**YOUR GOAL**
Only those lines in the data below from the line containing "TP2: none -> test point (VIN)" through the line containing "U2: NOT (in", both included, should be restated word for word.

------ INFORMATION GIVEN

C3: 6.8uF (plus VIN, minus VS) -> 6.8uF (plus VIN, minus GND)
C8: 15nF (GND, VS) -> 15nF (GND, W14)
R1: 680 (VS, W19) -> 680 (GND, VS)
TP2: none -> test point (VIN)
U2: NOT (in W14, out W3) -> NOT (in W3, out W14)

------------
------ INFORMATION GIVEN

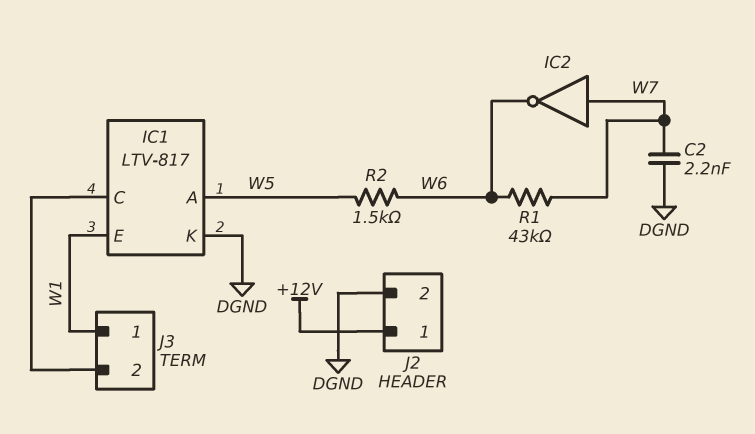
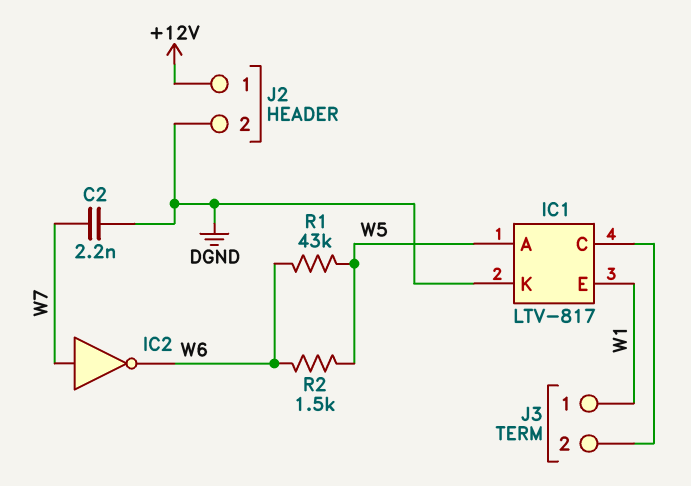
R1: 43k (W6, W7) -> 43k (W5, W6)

------------

**RESULT FOR THIS TASK**
TP2: none -> test point (VIN)
U2: NOT (in W14, out W3) -> NOT (in W3, out W14)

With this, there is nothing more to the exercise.